## [Try it]
Your answer should consist only of the lines below from the one with "purple circle at (45, 107): moved 3 px up" through the one with "blue trapezoid at", copied exactly.

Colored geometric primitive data
|---|

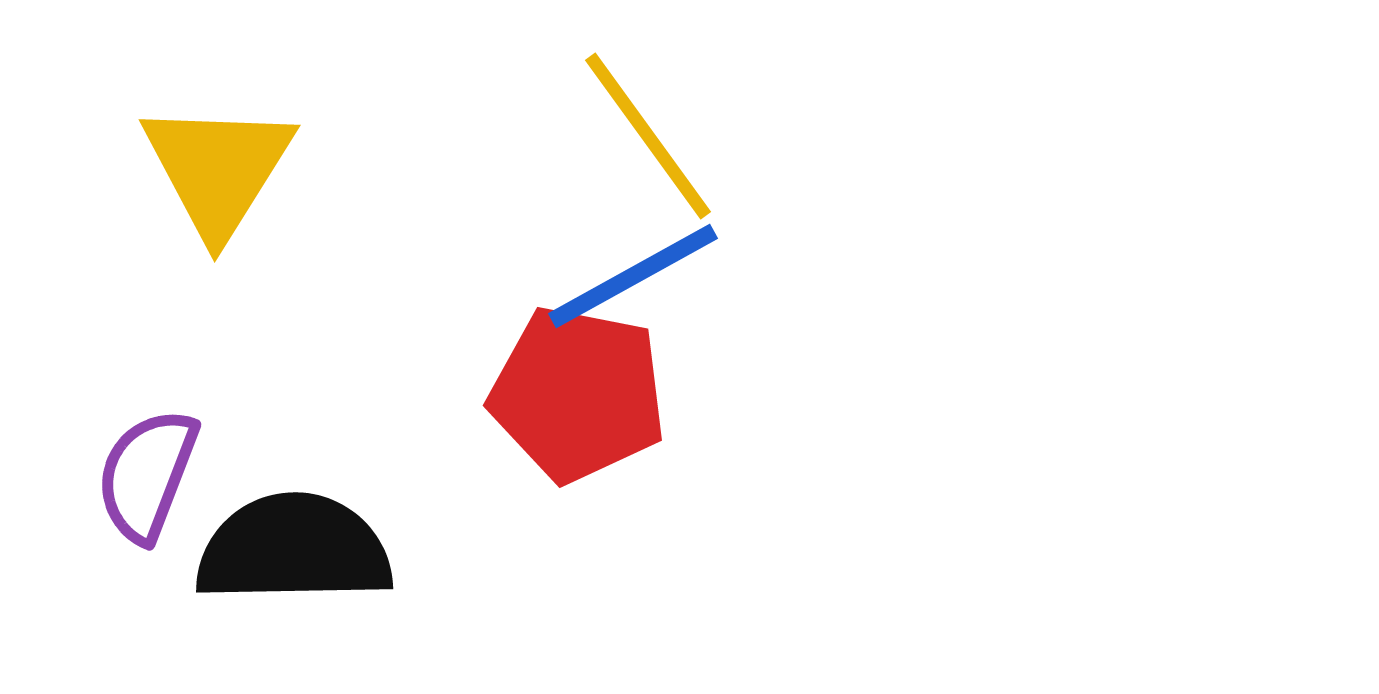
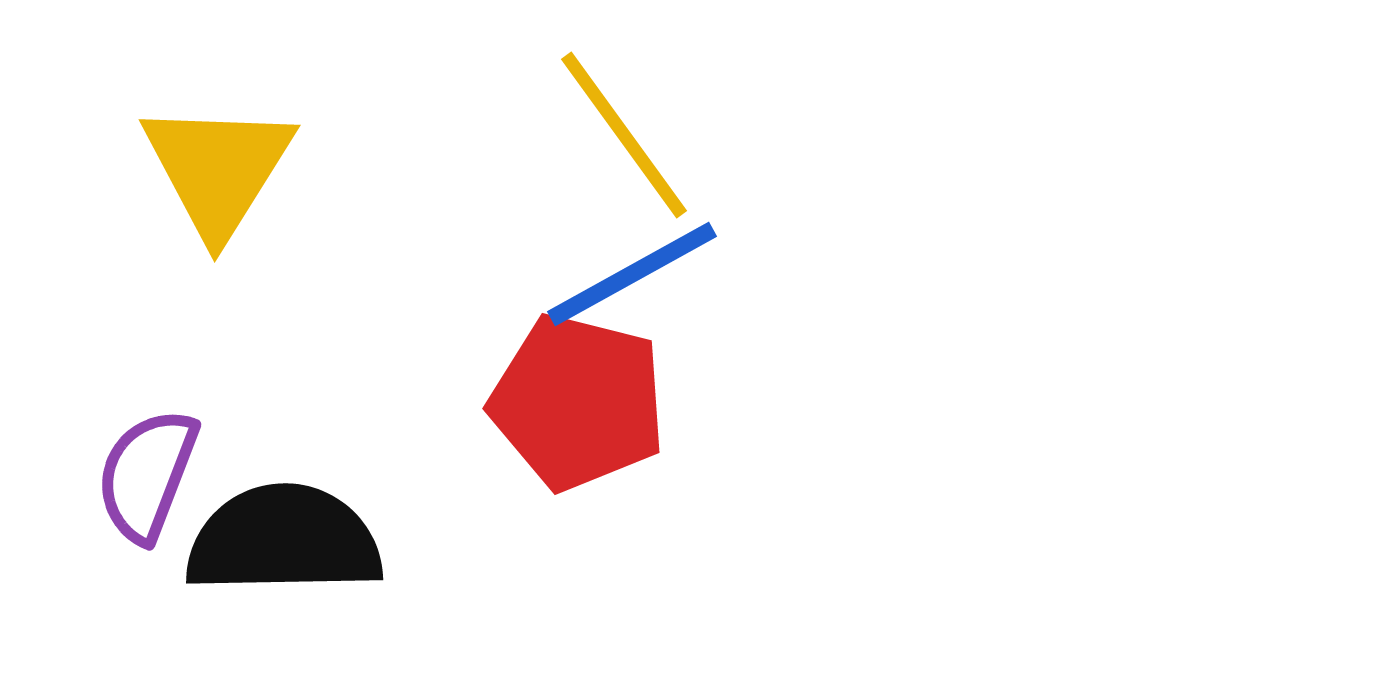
yellow line: moved 24 px left, 1 px up
blue line: moved 1 px left, 2 px up
red pentagon: moved 8 px down; rotated 3 degrees clockwise
black semicircle: moved 10 px left, 9 px up
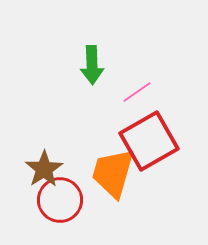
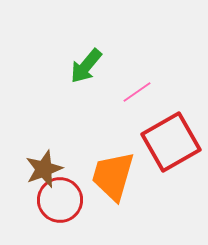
green arrow: moved 6 px left, 1 px down; rotated 42 degrees clockwise
red square: moved 22 px right, 1 px down
brown star: rotated 12 degrees clockwise
orange trapezoid: moved 3 px down
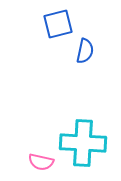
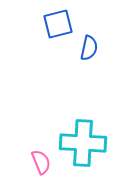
blue semicircle: moved 4 px right, 3 px up
pink semicircle: rotated 125 degrees counterclockwise
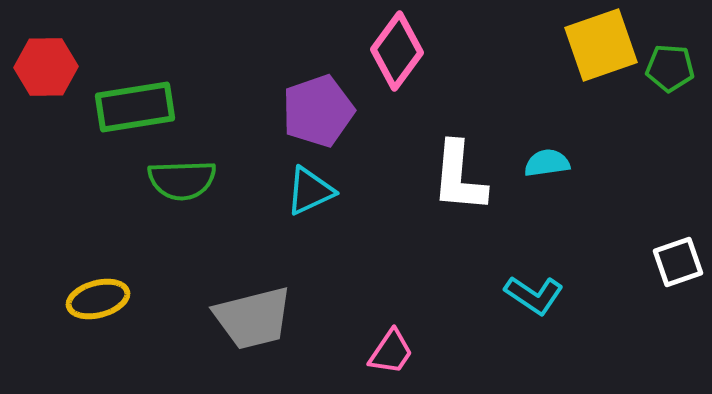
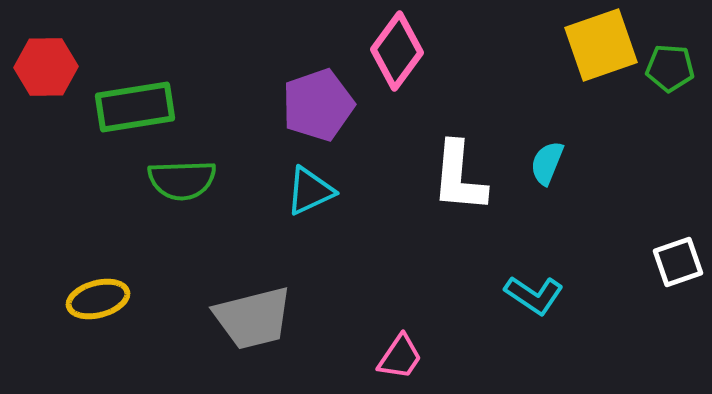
purple pentagon: moved 6 px up
cyan semicircle: rotated 60 degrees counterclockwise
pink trapezoid: moved 9 px right, 5 px down
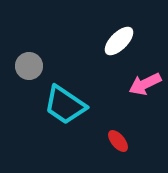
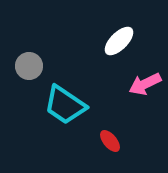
red ellipse: moved 8 px left
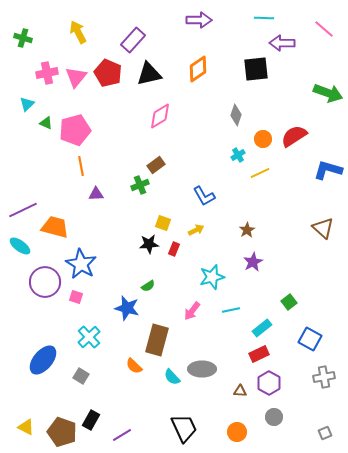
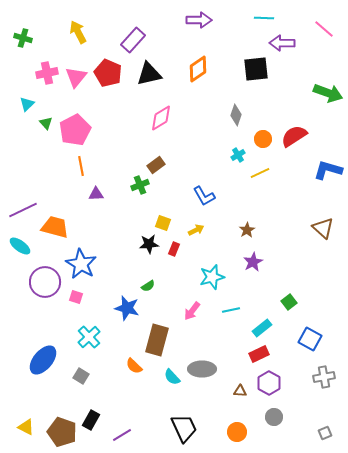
pink diamond at (160, 116): moved 1 px right, 2 px down
green triangle at (46, 123): rotated 24 degrees clockwise
pink pentagon at (75, 130): rotated 12 degrees counterclockwise
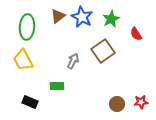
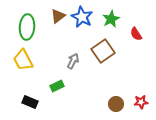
green rectangle: rotated 24 degrees counterclockwise
brown circle: moved 1 px left
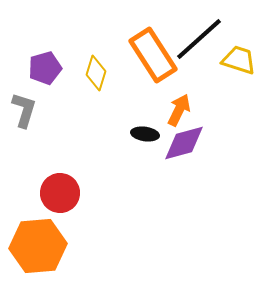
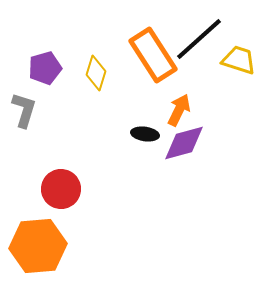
red circle: moved 1 px right, 4 px up
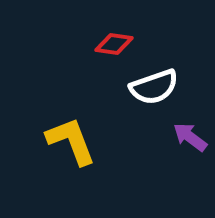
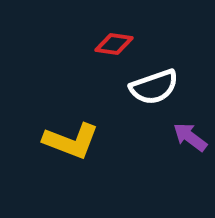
yellow L-shape: rotated 132 degrees clockwise
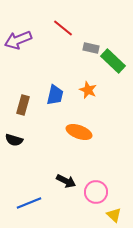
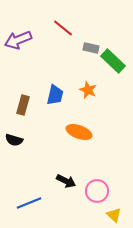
pink circle: moved 1 px right, 1 px up
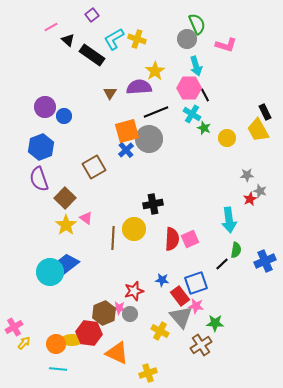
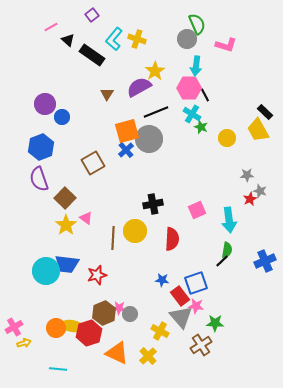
cyan L-shape at (114, 39): rotated 20 degrees counterclockwise
cyan arrow at (196, 66): rotated 24 degrees clockwise
purple semicircle at (139, 87): rotated 25 degrees counterclockwise
brown triangle at (110, 93): moved 3 px left, 1 px down
purple circle at (45, 107): moved 3 px up
black rectangle at (265, 112): rotated 21 degrees counterclockwise
blue circle at (64, 116): moved 2 px left, 1 px down
green star at (204, 128): moved 3 px left, 1 px up
brown square at (94, 167): moved 1 px left, 4 px up
yellow circle at (134, 229): moved 1 px right, 2 px down
pink square at (190, 239): moved 7 px right, 29 px up
green semicircle at (236, 250): moved 9 px left
blue trapezoid at (67, 264): rotated 135 degrees counterclockwise
black line at (222, 264): moved 3 px up
cyan circle at (50, 272): moved 4 px left, 1 px up
red star at (134, 291): moved 37 px left, 16 px up
red hexagon at (89, 333): rotated 25 degrees counterclockwise
yellow ellipse at (72, 340): moved 14 px up; rotated 10 degrees clockwise
yellow arrow at (24, 343): rotated 32 degrees clockwise
orange circle at (56, 344): moved 16 px up
yellow cross at (148, 373): moved 17 px up; rotated 24 degrees counterclockwise
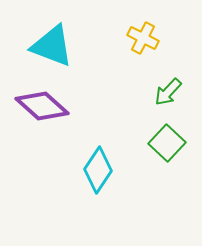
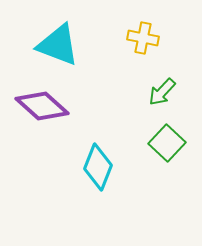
yellow cross: rotated 16 degrees counterclockwise
cyan triangle: moved 6 px right, 1 px up
green arrow: moved 6 px left
cyan diamond: moved 3 px up; rotated 12 degrees counterclockwise
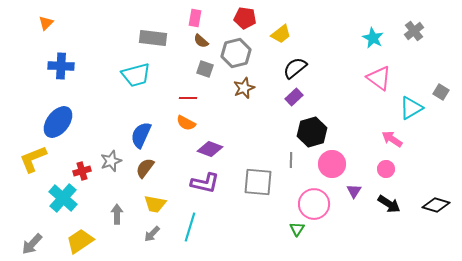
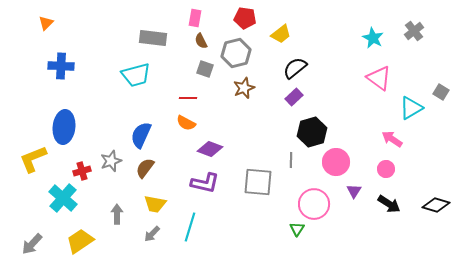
brown semicircle at (201, 41): rotated 21 degrees clockwise
blue ellipse at (58, 122): moved 6 px right, 5 px down; rotated 32 degrees counterclockwise
pink circle at (332, 164): moved 4 px right, 2 px up
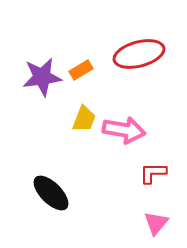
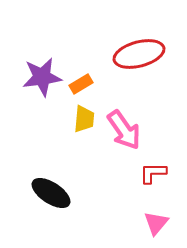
orange rectangle: moved 14 px down
yellow trapezoid: rotated 16 degrees counterclockwise
pink arrow: rotated 45 degrees clockwise
black ellipse: rotated 12 degrees counterclockwise
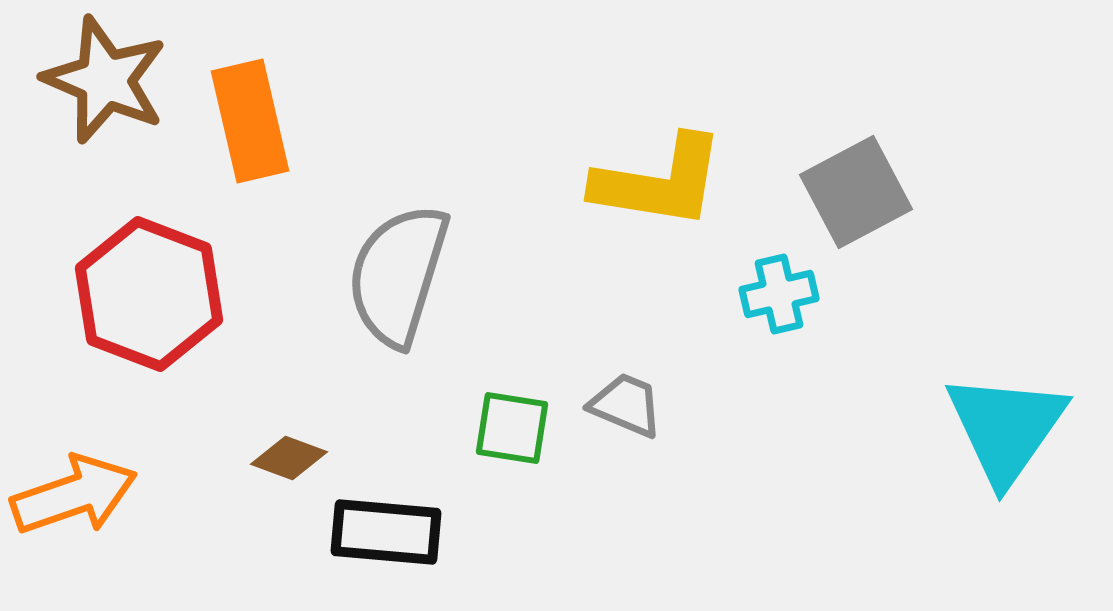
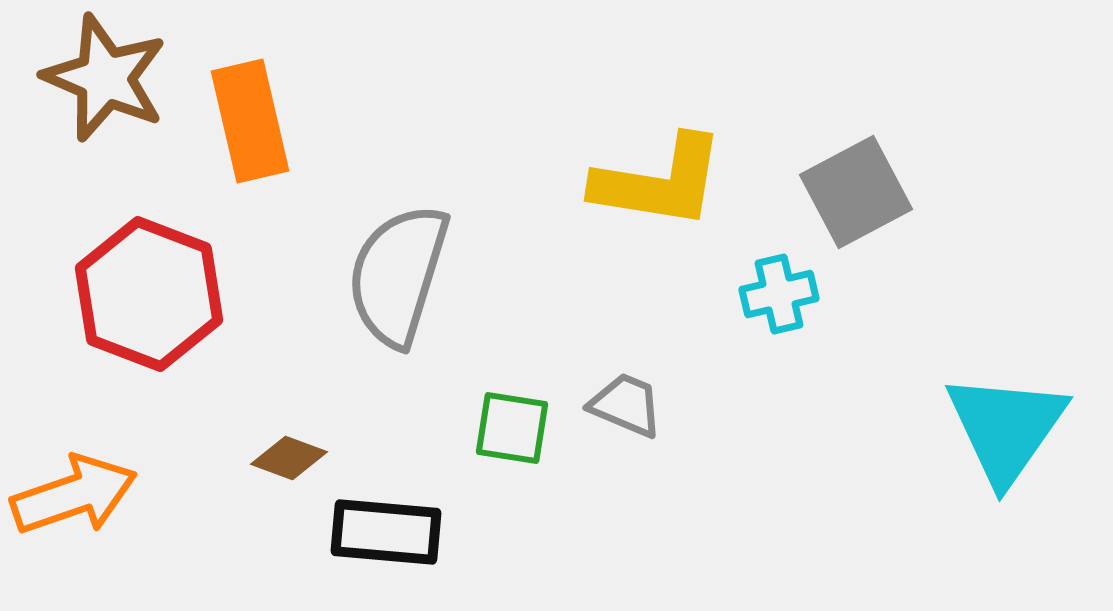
brown star: moved 2 px up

|---|

## [Written answer]
purple circle at (45, 107): moved 3 px up
black rectangle at (265, 112): rotated 21 degrees counterclockwise
blue circle at (64, 116): moved 2 px left, 1 px down
green star at (204, 128): moved 3 px left, 1 px up
brown square at (94, 167): moved 1 px left, 4 px up
yellow circle at (134, 229): moved 1 px right, 2 px down
pink square at (190, 239): moved 7 px right, 29 px up
green semicircle at (236, 250): moved 9 px left
blue trapezoid at (67, 264): rotated 135 degrees counterclockwise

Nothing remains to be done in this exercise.